■ EXERCISE DESCRIPTION
Print verbatim the lines of the entries from the one containing "C4: 1.5uF (plus" to the last, inclusive, and no others.
** Opening SOURCE MATERIAL block **
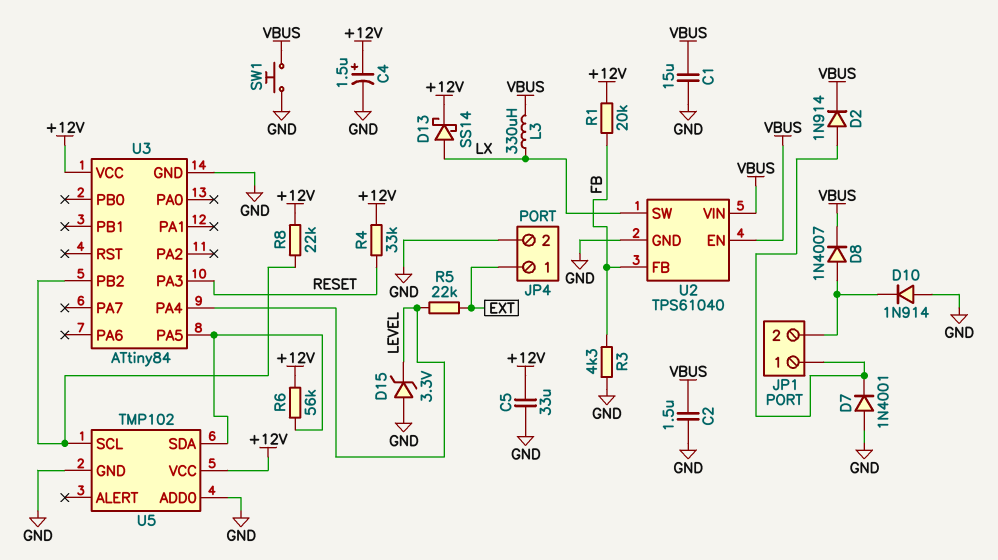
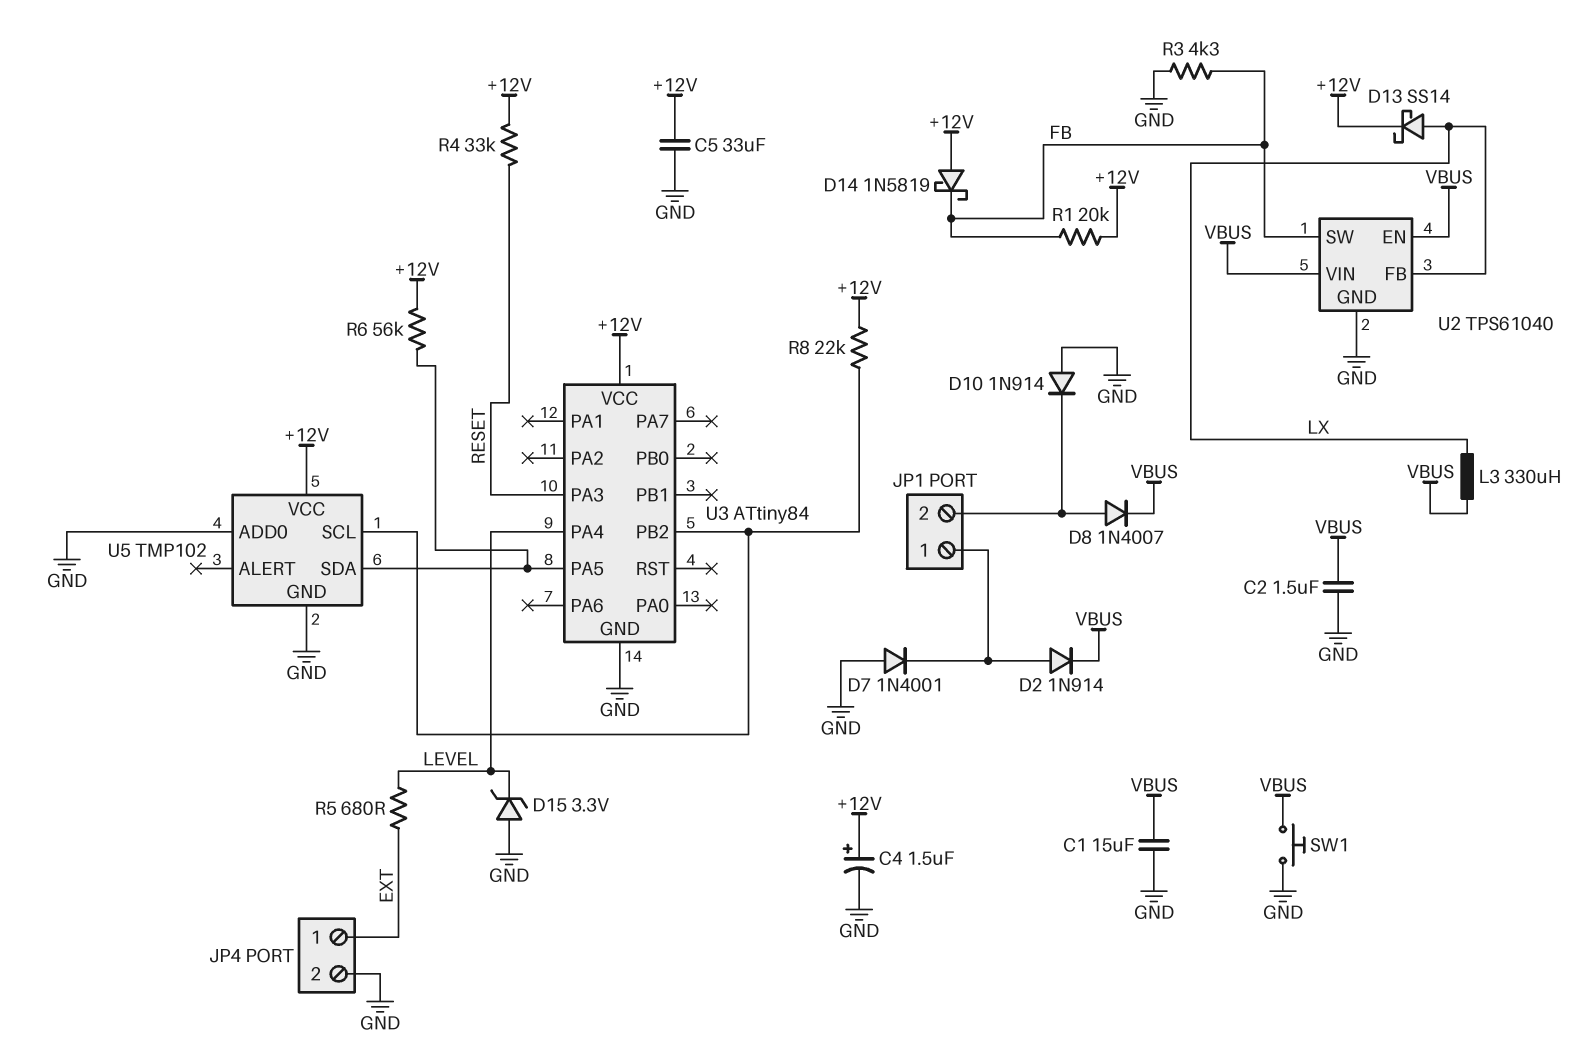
D14: none -> schottky 1N5819 (A +12V, K FB)
R5: 22k (EXT, LEVEL) -> 680 (EXT, LEVEL)
U2 pin FB: FB -> LX
U2 pin SW: LX -> FB

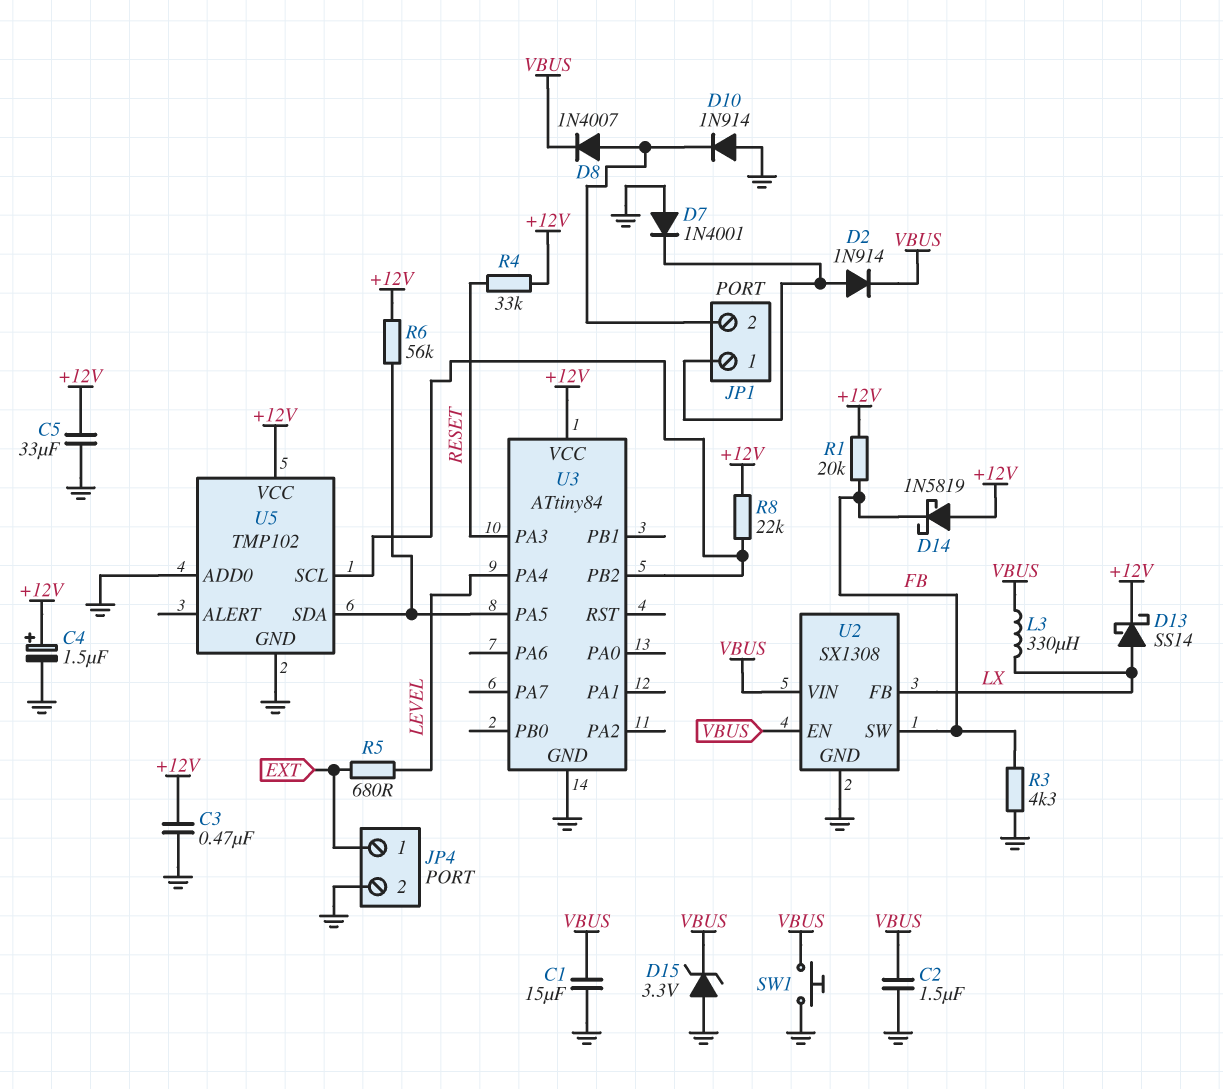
C3: none -> 470nF (+12V, GND)
D15: zener 3.3V (A GND, K LEVEL) -> zener 3.3V (A GND, K VBUS)
U2: TPS61040 -> SX1308

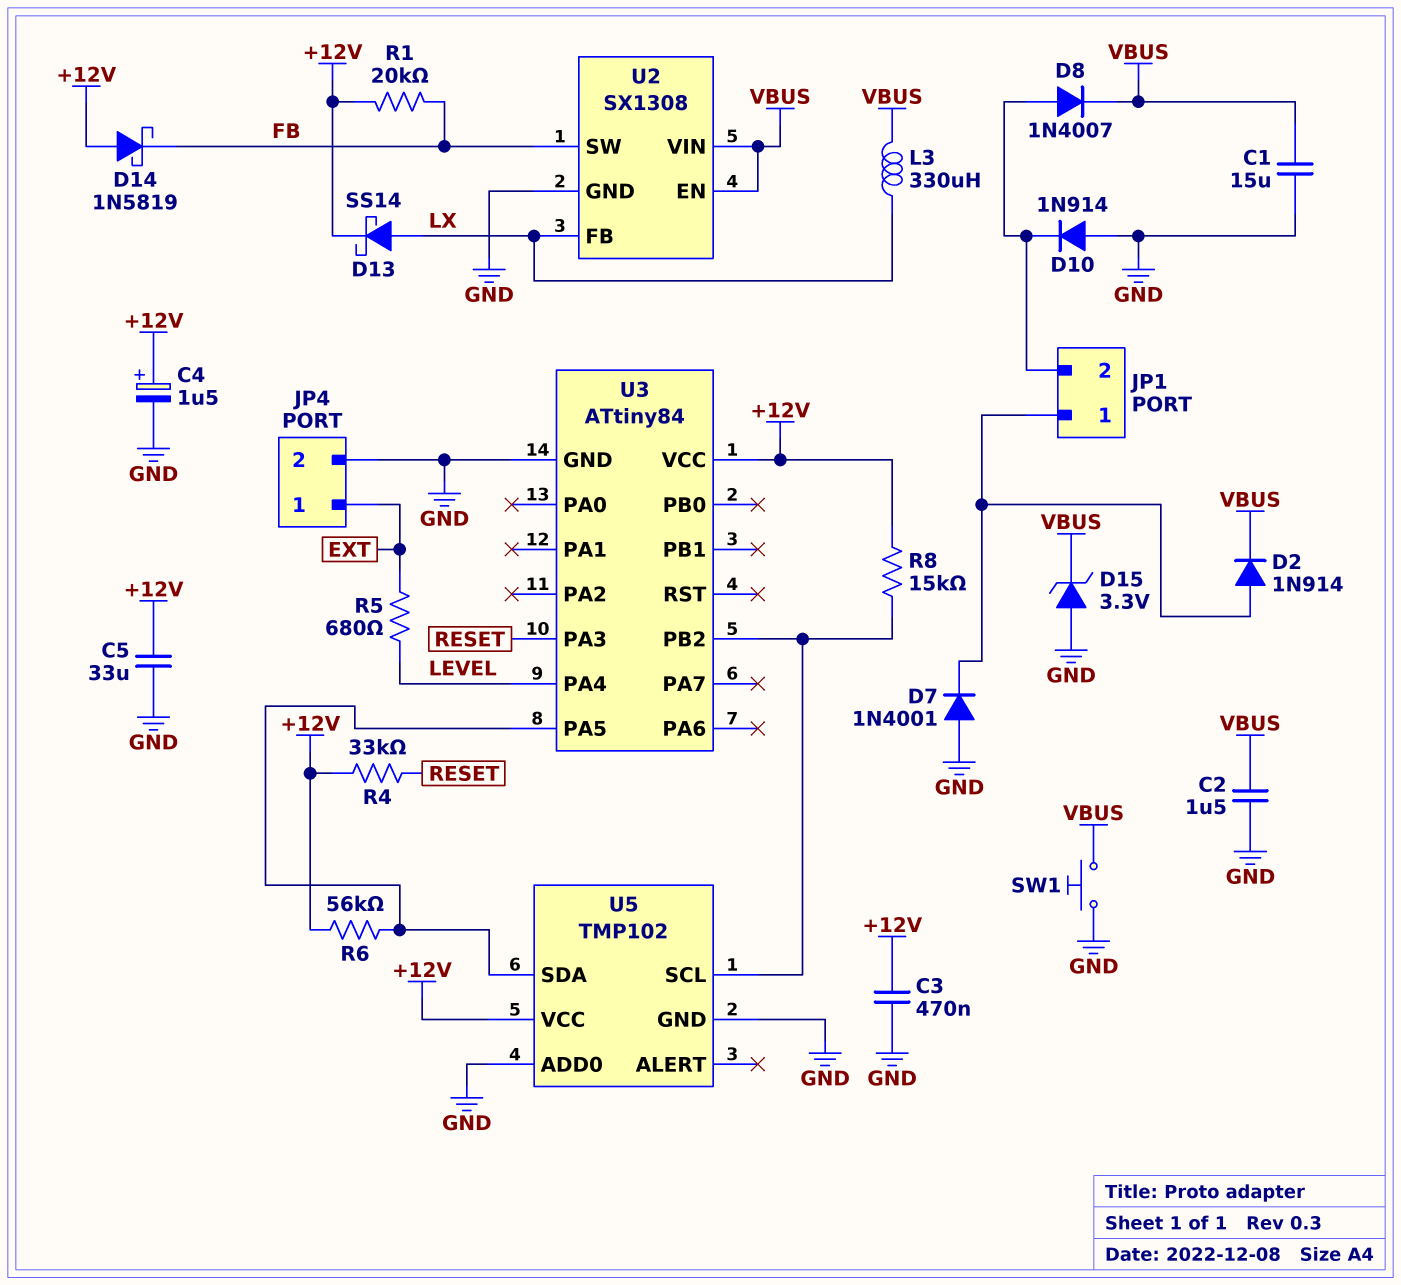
R3: 4.3k (FB, GND) -> none
R8: 22k (+12V, U3/PB2) -> 15k (+12V, U3/PB2)

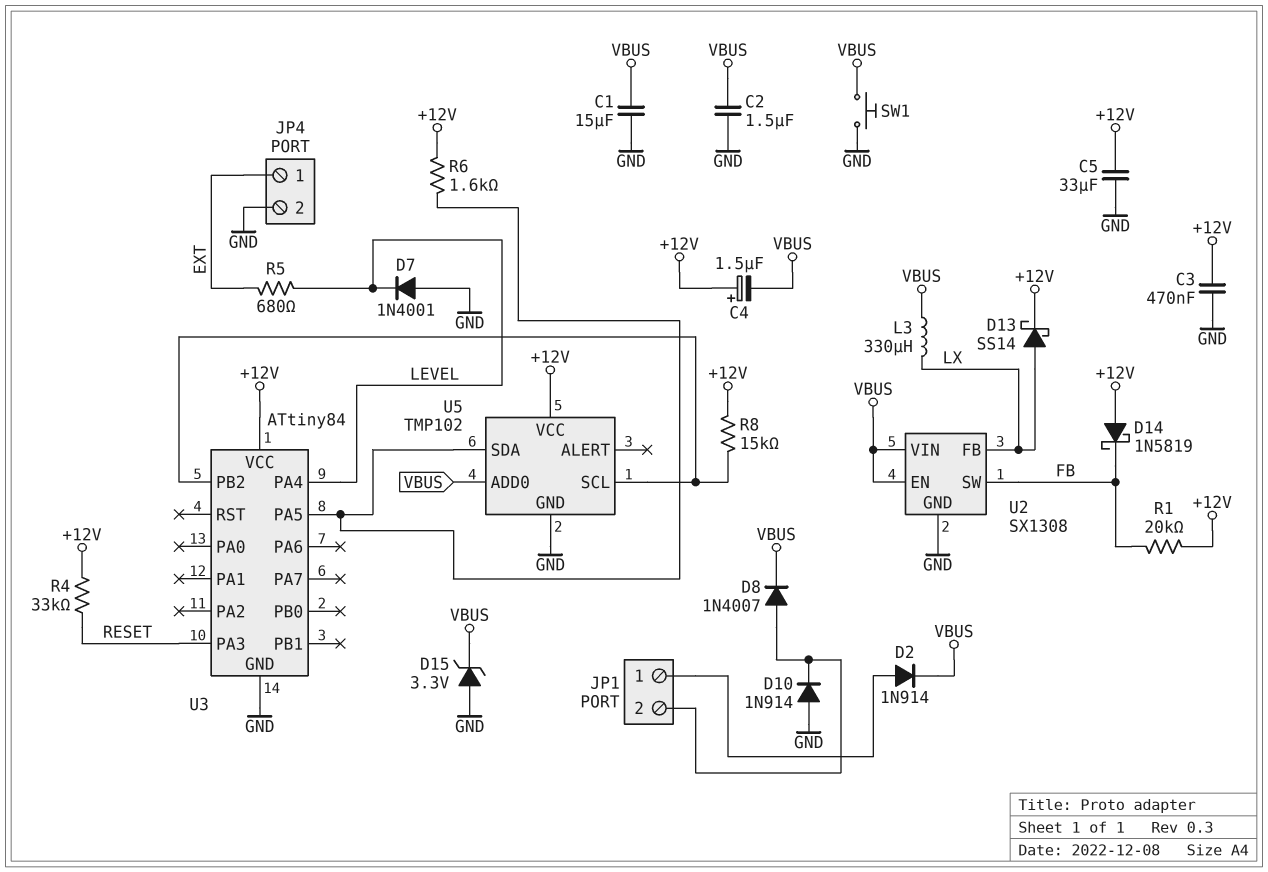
C4: 1.5uF (plus +12V, minus GND) -> 1.5uF (plus +12V, minus VBUS)
D7: diode 1N4001 (A GND, K JP1/1) -> diode 1N4001 (A GND, K LEVEL)
R6: 56k (+12V, U3/PA5) -> 1.6k (+12V, U3/PA5)
U5 pin ADD0: GND -> VBUS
** Closing SOURCE MATERIAL block **
■ WRITTEN ANSWER
C4: 1.5uF (plus +12V, minus GND) -> 1.5uF (plus +12V, minus VBUS)
D7: diode 1N4001 (A GND, K JP1/1) -> diode 1N4001 (A GND, K LEVEL)
R6: 56k (+12V, U3/PA5) -> 1.6k (+12V, U3/PA5)
U5 pin ADD0: GND -> VBUS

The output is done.